begin Records for the task

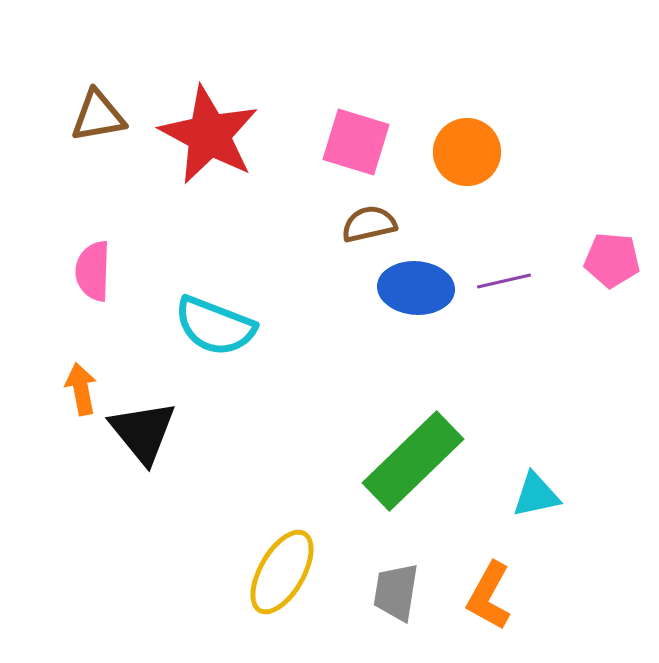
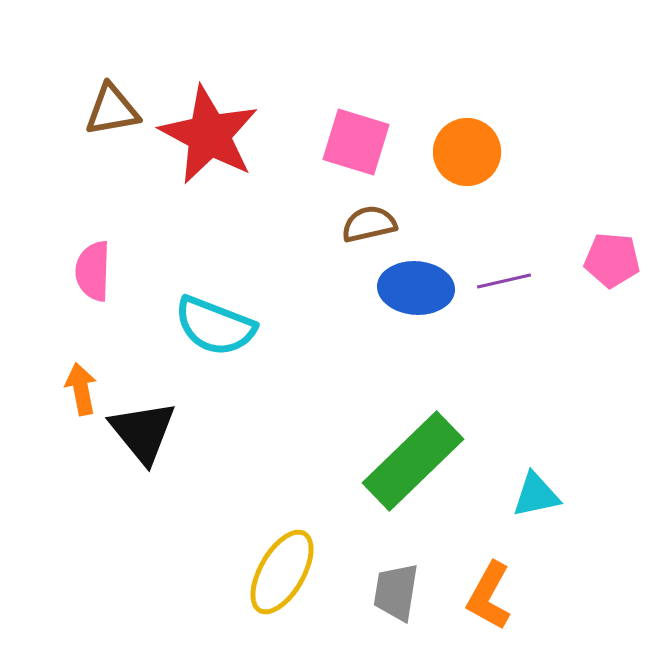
brown triangle: moved 14 px right, 6 px up
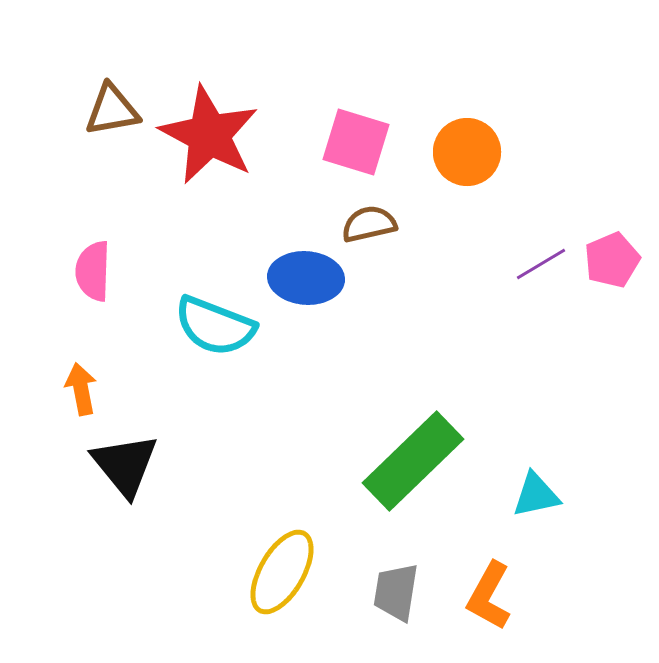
pink pentagon: rotated 28 degrees counterclockwise
purple line: moved 37 px right, 17 px up; rotated 18 degrees counterclockwise
blue ellipse: moved 110 px left, 10 px up
black triangle: moved 18 px left, 33 px down
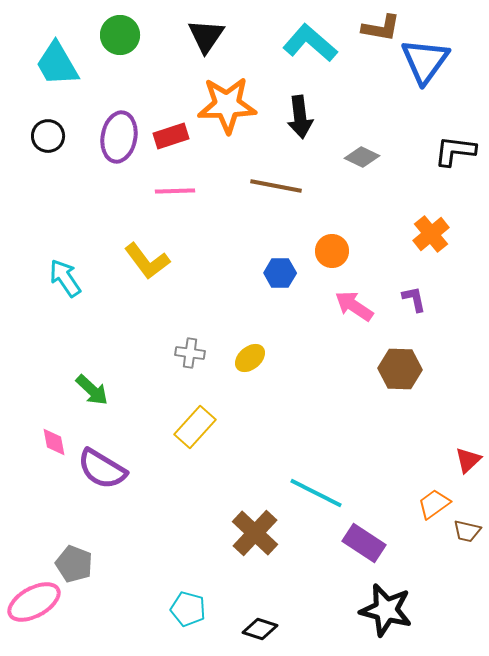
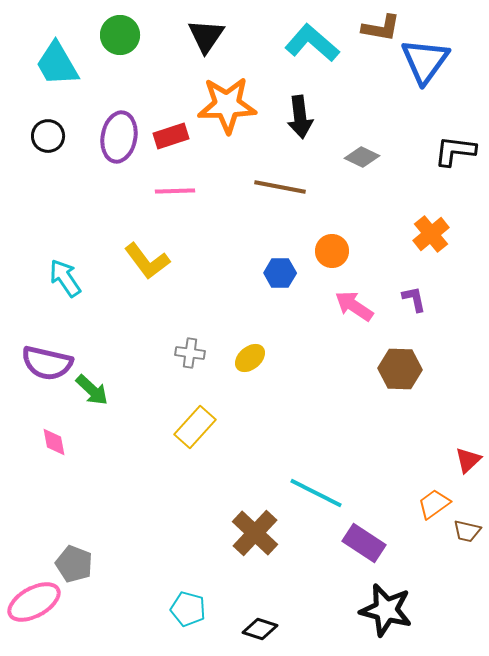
cyan L-shape: moved 2 px right
brown line: moved 4 px right, 1 px down
purple semicircle: moved 55 px left, 106 px up; rotated 18 degrees counterclockwise
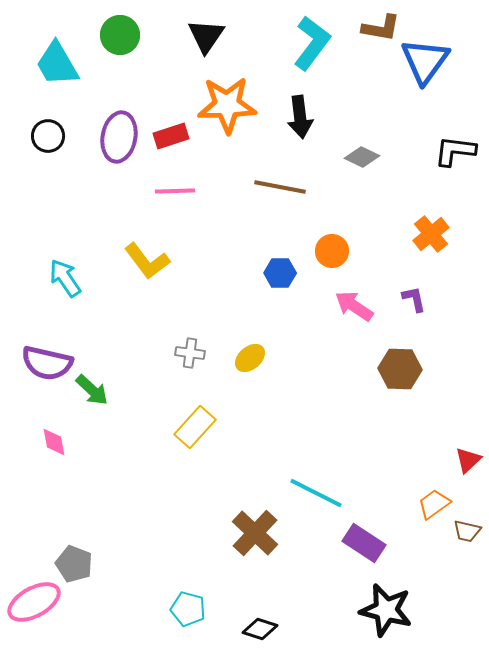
cyan L-shape: rotated 86 degrees clockwise
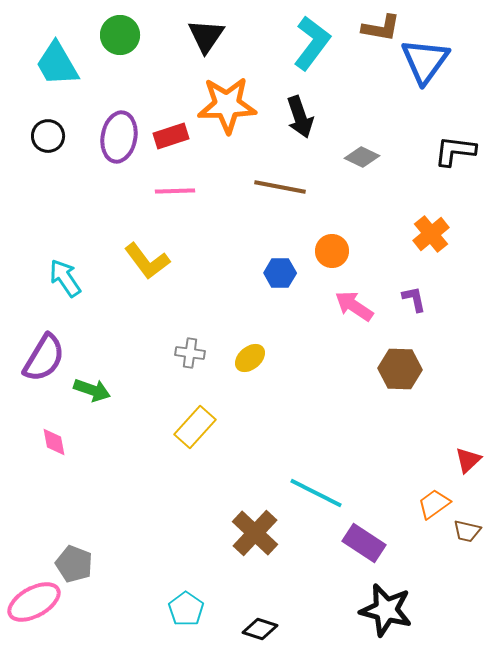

end Records for the task

#### [Required work]
Reproduce the records above, substituting "anticlockwise" for each occurrence of "counterclockwise" and leaving every other line unchanged. Omit the pictures from your answer.

#### [Answer for the task]
brown triangle: moved 14 px right, 6 px up
pink pentagon: rotated 28 degrees anticlockwise
purple line: moved 37 px right, 17 px up; rotated 18 degrees anticlockwise
blue ellipse: moved 110 px left, 10 px up
black triangle: moved 18 px left, 33 px down
cyan L-shape: moved 2 px right
brown line: moved 4 px right, 1 px down
purple semicircle: moved 55 px left, 106 px up; rotated 18 degrees anticlockwise
cyan L-shape: rotated 86 degrees clockwise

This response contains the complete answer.